▶ _Prompt_
Output exactly, in the material below, the lines from the one with "(480, 183) = (360, 321): none -> brown nut" through the one with "(618, 572) = (680, 328): turquoise". Omit all pictures.

▶ _Data for the task_
=== Begin Enclosure ===
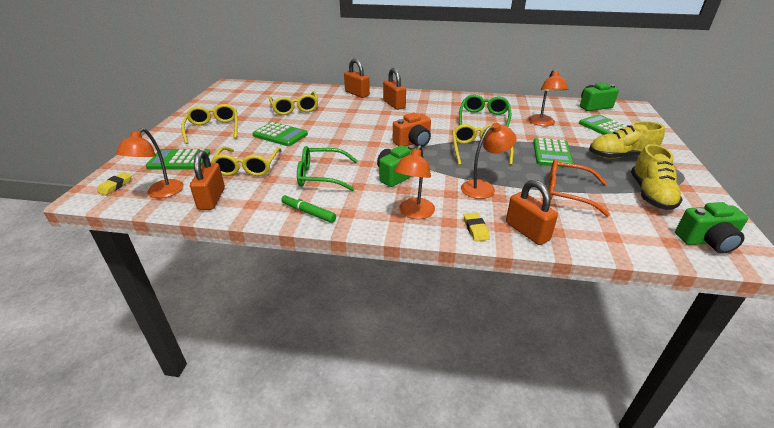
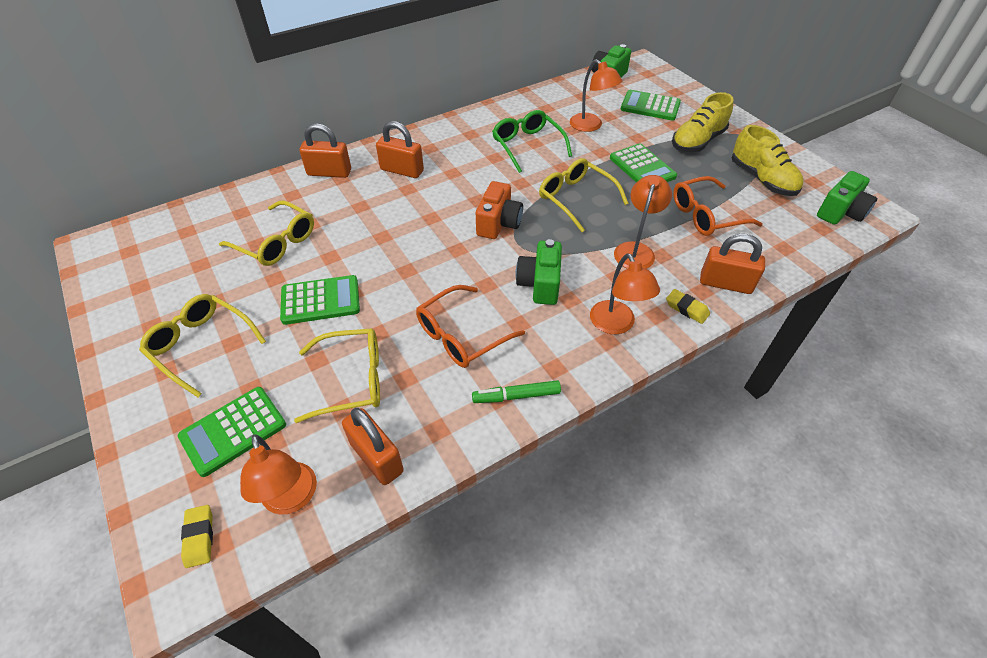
camera: 40 degrees left, 15 degrees up
(247, 167) = (352, 380): yellow glasses -> yellow glasses turned 60 degrees counterclockwise
(321, 176) = (461, 335): green glasses -> orange glasses

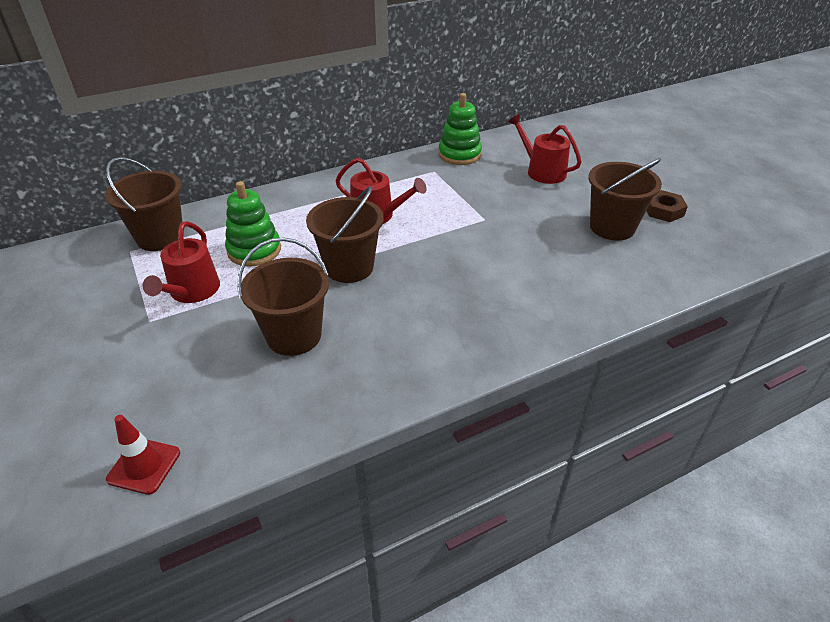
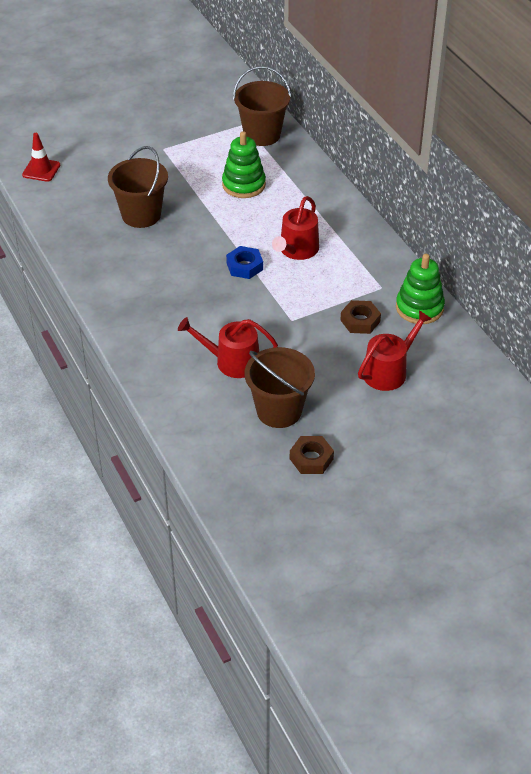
camera: 90 degrees right, 5 degrees up
(192, 291) = (193, 161): red watering can -> red watering can (232, 361)
(349, 267) = (219, 237): brown bucket -> none
(402, 249) = (244, 266): none -> blue nut
(480, 183) = (360, 321): none -> brown nut

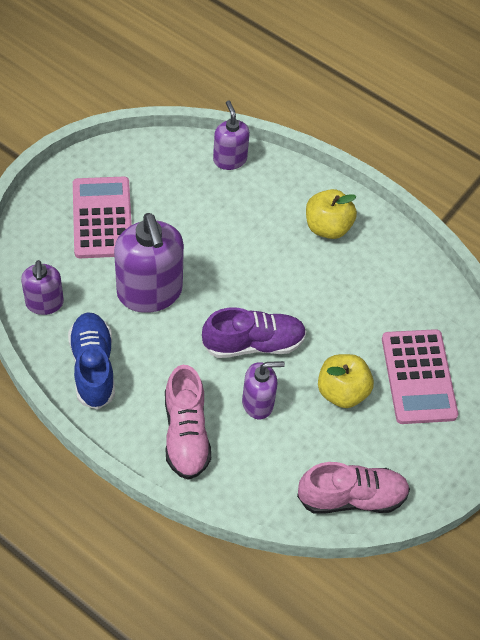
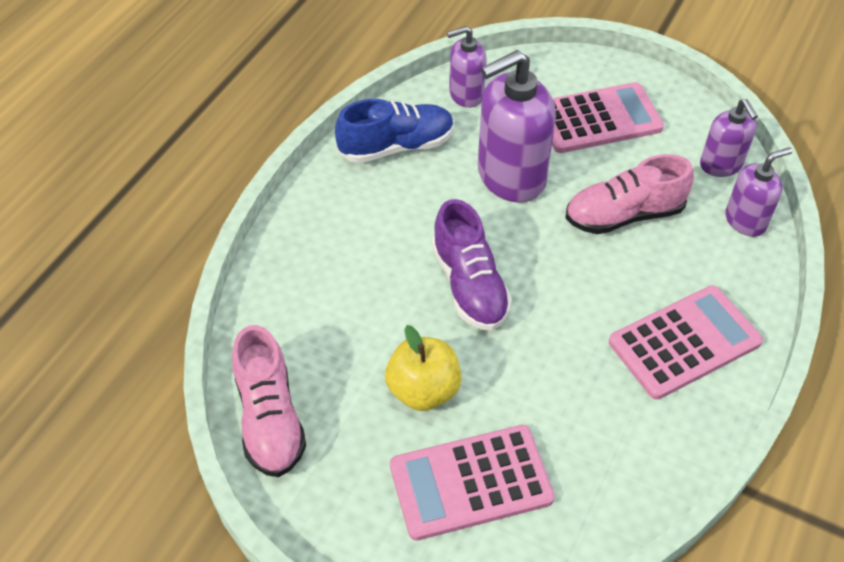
camera: 85 degrees right, 5 degrees down
(186, 434) = (329, 239): pink shoe -> pink shoe (623, 215)
(258, 403) = (385, 301): purple soap dispenser -> purple soap dispenser (721, 165)
(327, 227) = (684, 342): yellow apple -> pink calculator

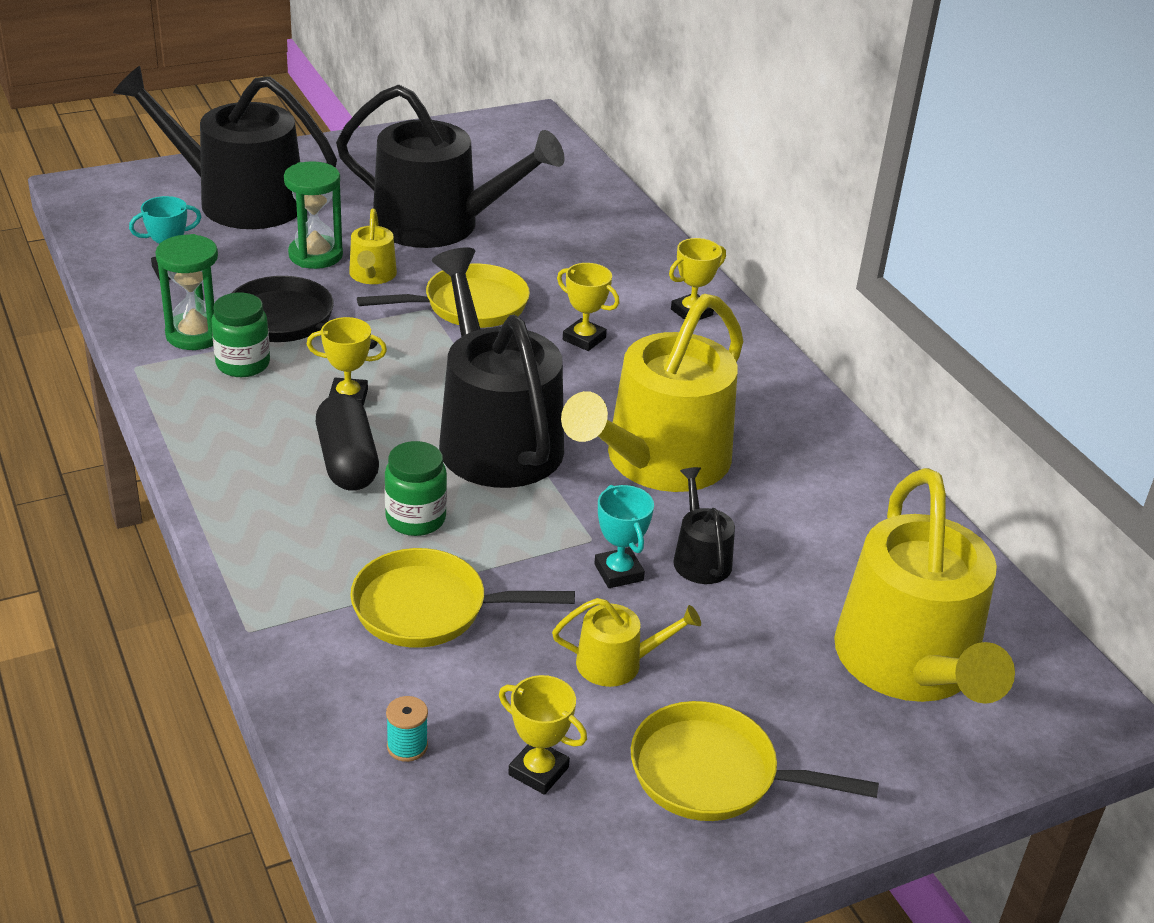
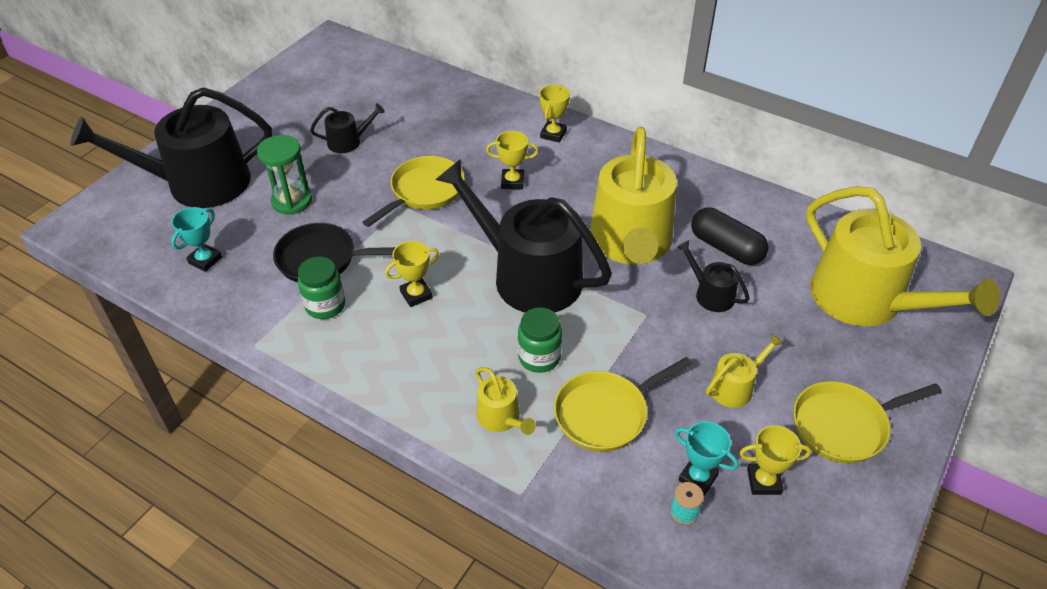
camera: 30 degrees left, 10 degrees up
(195, 334) = (271, 300): green hourglass -> none
(347, 461) = (460, 340): black capsule -> black capsule (726, 248)
(372, 275) = (343, 199): yellow watering can -> yellow watering can (501, 418)
(439, 224) = (348, 142): black watering can -> black watering can, size x0.44
(618, 572) = (680, 328): turquoise trophy -> turquoise trophy (698, 478)

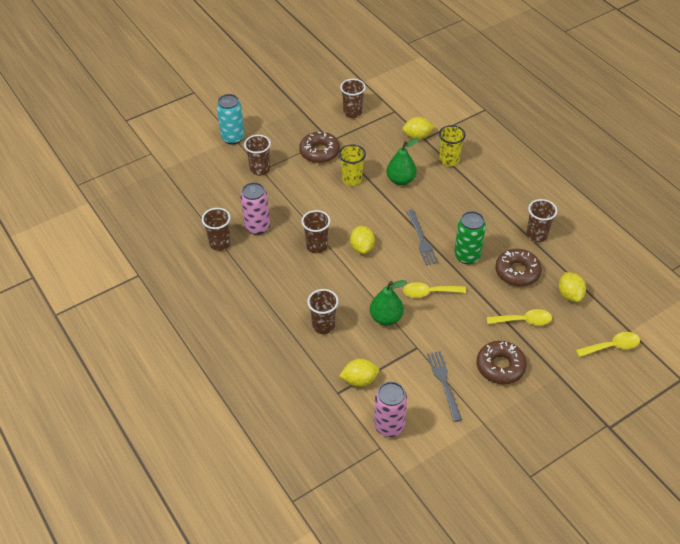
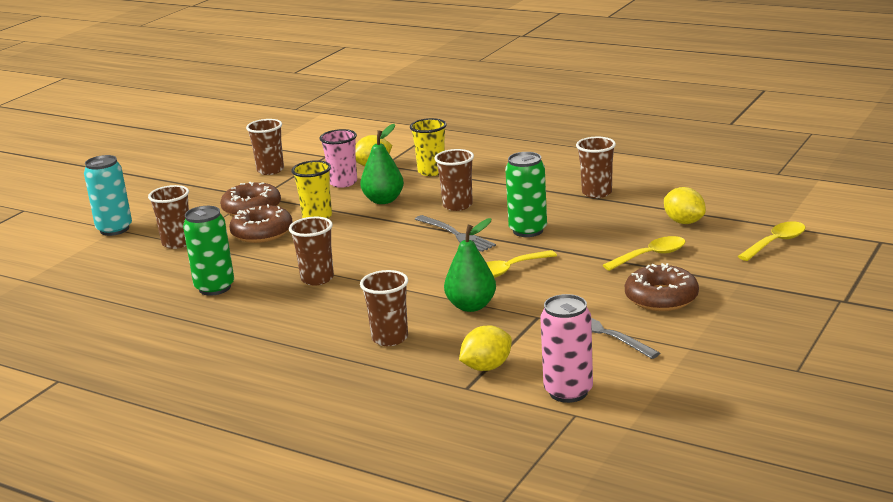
camera: 25 degrees left, 25 degrees down
(220, 243) = (169, 316): brown cup -> brown cup (457, 205)
(257, 227) = (215, 288): pink can -> green can
(362, 247) = (382, 262): yellow lemon -> none
(388, 148) = (343, 182): none -> pink cup
(517, 272) = (603, 224): brown donut -> brown donut (262, 232)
=== End Enclosure ===
▶ _Answer area_
(480, 183) = (360, 321): none -> brown nut

camera: 85 degrees right, 5 degrees down
(186, 434) = (329, 239): pink shoe -> pink shoe (623, 215)
(258, 403) = (385, 301): purple soap dispenser -> purple soap dispenser (721, 165)
(327, 227) = (684, 342): yellow apple -> pink calculator

camera: 30 degrees left, 10 degrees up
(195, 334) = (271, 300): green hourglass -> none
(347, 461) = (460, 340): black capsule -> black capsule (726, 248)
(372, 275) = (343, 199): yellow watering can -> yellow watering can (501, 418)
(439, 224) = (348, 142): black watering can -> black watering can, size x0.44
(618, 572) = (680, 328): turquoise trophy -> turquoise trophy (698, 478)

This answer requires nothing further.